• [DIRECTIVE]: Could you state how many lines of the material hold "white"? Include nothing beyond the number.
+++++
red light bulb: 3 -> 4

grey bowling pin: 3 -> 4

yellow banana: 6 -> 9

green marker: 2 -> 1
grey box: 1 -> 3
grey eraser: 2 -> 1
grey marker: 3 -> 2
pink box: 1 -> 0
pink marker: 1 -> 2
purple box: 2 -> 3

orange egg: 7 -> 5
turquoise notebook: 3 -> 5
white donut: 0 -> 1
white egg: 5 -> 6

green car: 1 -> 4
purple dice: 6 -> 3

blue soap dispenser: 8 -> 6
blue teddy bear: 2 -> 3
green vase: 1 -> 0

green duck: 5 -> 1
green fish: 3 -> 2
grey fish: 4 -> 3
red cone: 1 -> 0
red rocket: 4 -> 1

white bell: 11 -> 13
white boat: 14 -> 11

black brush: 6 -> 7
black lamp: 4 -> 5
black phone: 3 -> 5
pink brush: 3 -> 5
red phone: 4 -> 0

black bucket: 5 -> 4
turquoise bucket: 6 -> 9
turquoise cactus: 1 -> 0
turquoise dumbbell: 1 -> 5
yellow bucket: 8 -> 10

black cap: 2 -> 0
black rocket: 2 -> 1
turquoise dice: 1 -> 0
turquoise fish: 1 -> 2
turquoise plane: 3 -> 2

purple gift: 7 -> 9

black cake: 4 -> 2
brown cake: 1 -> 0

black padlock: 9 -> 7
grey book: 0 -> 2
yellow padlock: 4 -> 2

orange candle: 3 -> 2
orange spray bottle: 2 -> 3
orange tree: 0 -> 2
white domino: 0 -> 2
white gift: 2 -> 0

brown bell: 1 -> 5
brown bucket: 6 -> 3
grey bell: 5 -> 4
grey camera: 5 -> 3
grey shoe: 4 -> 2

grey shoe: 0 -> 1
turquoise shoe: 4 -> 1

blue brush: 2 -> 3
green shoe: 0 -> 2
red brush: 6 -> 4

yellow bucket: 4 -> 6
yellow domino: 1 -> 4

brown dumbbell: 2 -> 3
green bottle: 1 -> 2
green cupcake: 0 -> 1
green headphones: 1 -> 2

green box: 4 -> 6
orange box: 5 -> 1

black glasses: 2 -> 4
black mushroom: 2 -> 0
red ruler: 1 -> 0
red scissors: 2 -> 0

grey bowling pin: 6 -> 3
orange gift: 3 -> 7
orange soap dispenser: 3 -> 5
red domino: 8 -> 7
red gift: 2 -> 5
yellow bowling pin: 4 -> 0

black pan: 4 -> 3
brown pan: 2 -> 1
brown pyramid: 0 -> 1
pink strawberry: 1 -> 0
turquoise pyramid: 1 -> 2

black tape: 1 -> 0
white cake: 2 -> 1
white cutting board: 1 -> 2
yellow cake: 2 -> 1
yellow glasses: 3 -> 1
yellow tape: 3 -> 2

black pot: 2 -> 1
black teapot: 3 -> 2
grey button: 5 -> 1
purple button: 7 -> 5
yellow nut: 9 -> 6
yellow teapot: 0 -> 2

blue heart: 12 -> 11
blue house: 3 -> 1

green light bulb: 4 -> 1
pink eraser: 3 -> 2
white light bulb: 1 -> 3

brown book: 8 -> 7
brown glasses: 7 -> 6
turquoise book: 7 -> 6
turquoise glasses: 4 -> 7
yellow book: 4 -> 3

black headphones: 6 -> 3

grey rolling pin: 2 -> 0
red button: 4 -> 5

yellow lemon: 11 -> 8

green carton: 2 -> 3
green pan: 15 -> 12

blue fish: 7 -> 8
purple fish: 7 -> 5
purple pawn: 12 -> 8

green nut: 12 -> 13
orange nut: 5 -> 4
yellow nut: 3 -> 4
+++++
• [TASK OUTPUT]: 9